*** Available data Section Begins ***
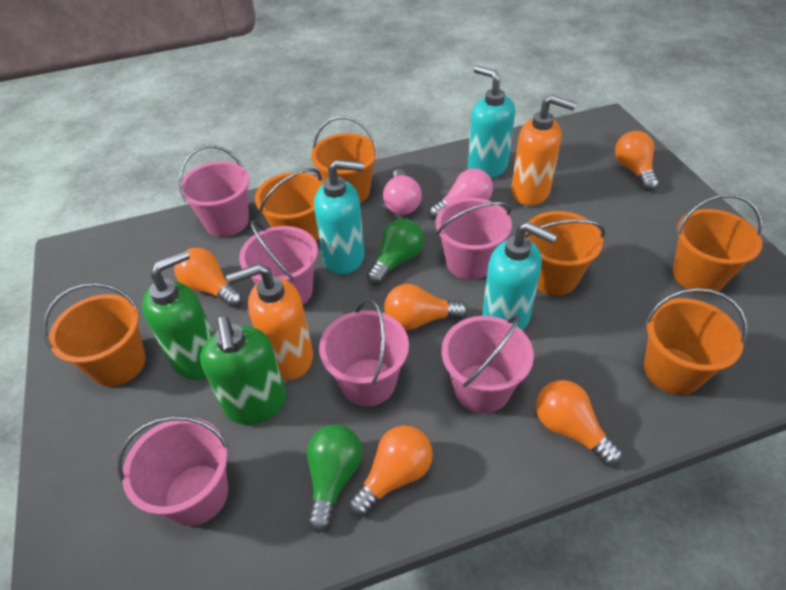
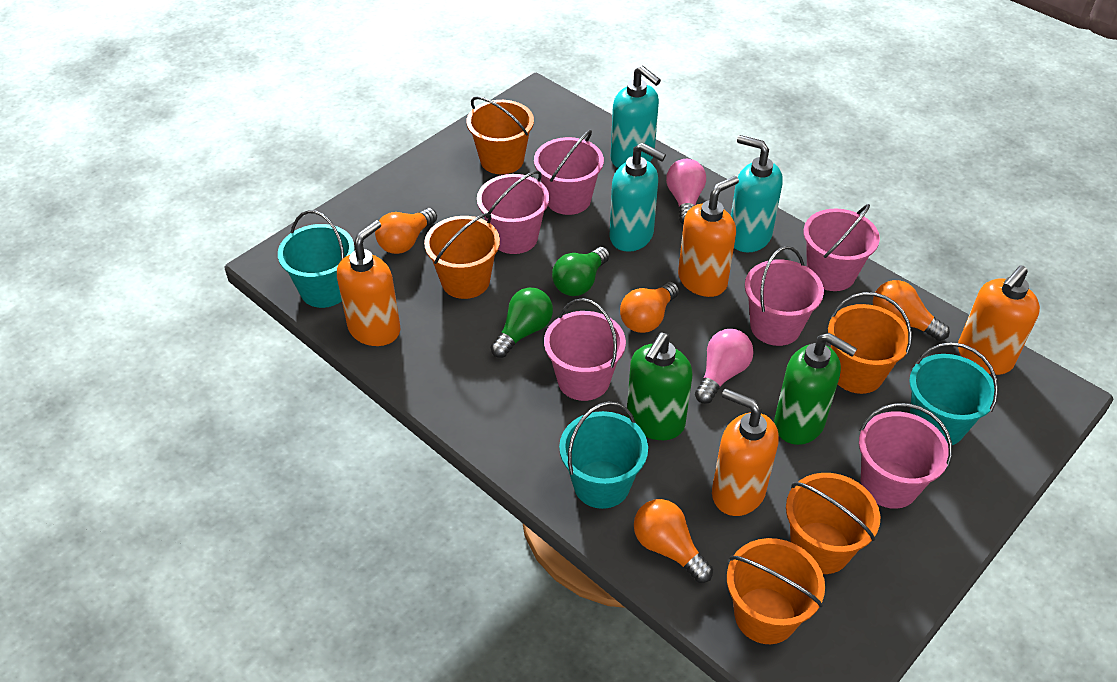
orange bucket: 6 -> 5
orange light bulb: 5 -> 4
orange soap dispenser: 2 -> 4
turquoise bucket: 0 -> 3

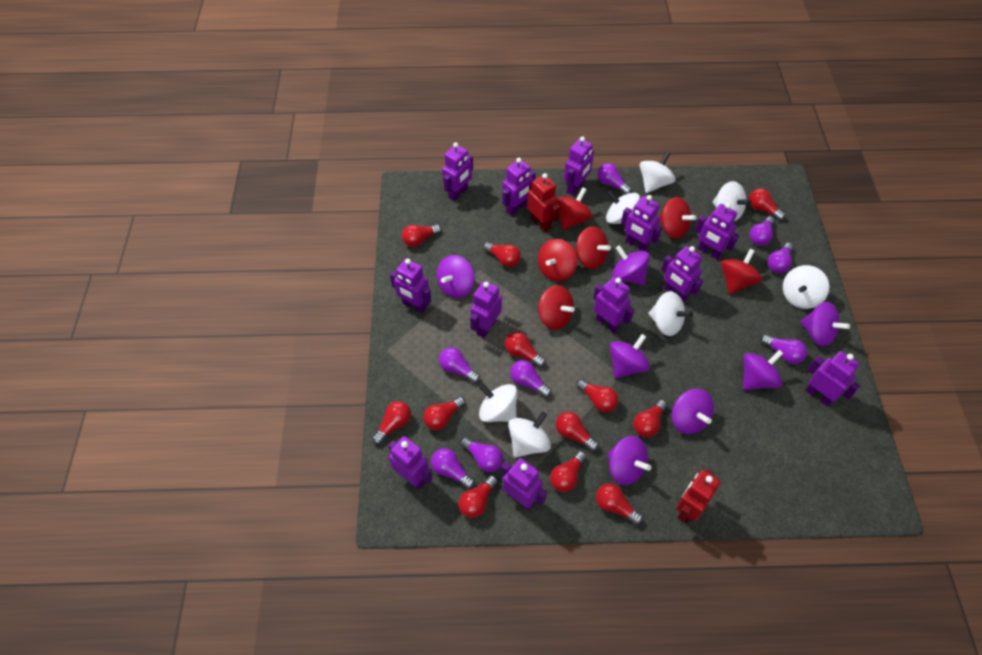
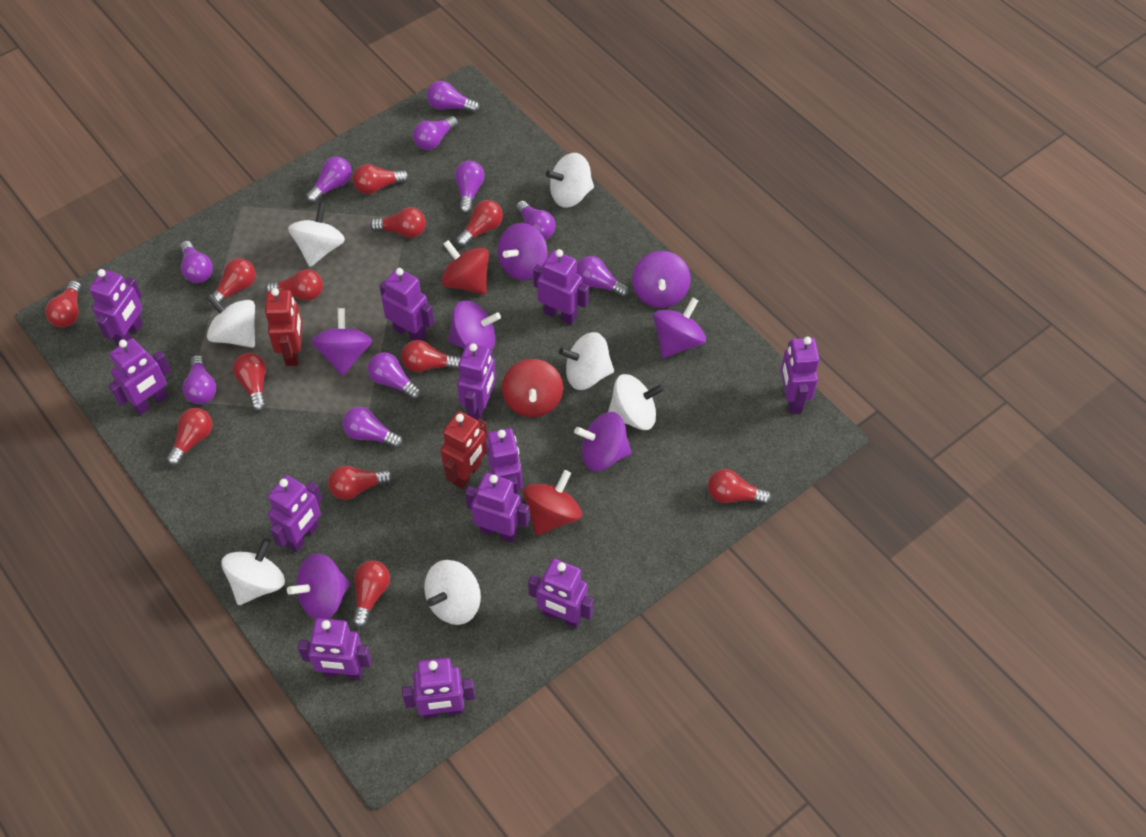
purple light bulb: 8 -> 10
red spinning top: 6 -> 3

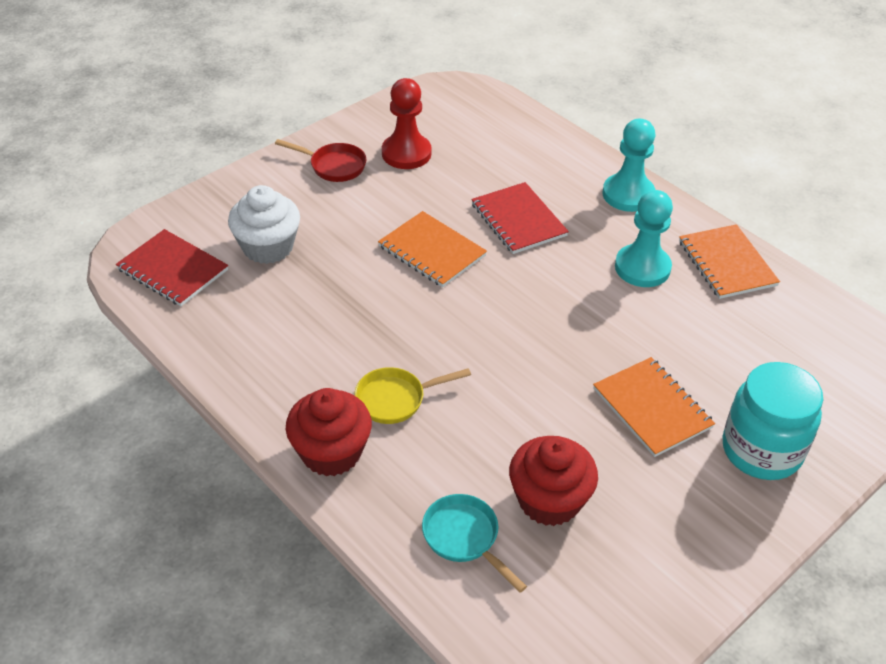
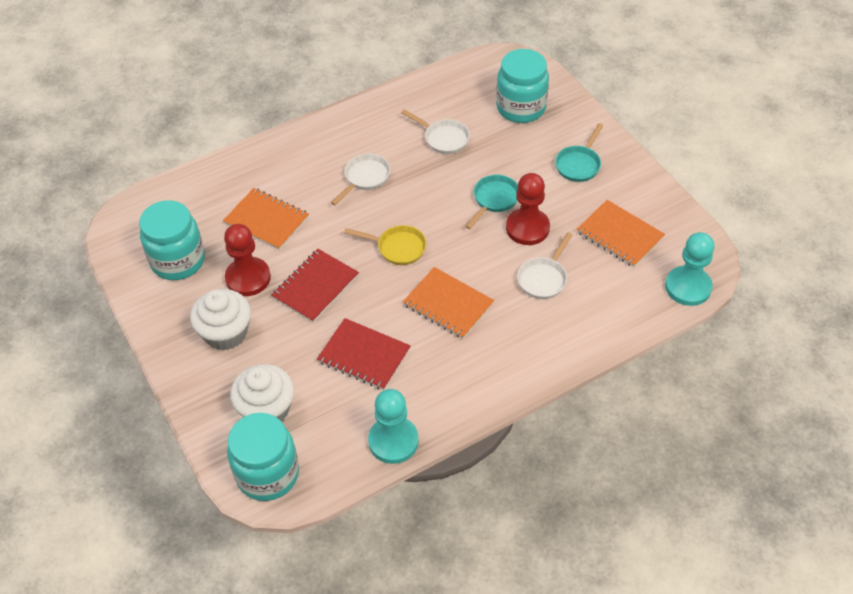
red cupcake: 2 -> 0
red pan: 1 -> 0
red pawn: 1 -> 2
turquoise jar: 1 -> 3
turquoise pan: 1 -> 2
white cupcake: 1 -> 2
white pan: 0 -> 3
*** Available data Section Ends ***
▶ **Prompt**: Within the records, the lines containing the string "light" are to be counted and their number given without comment.

▶ **Answer box**: 2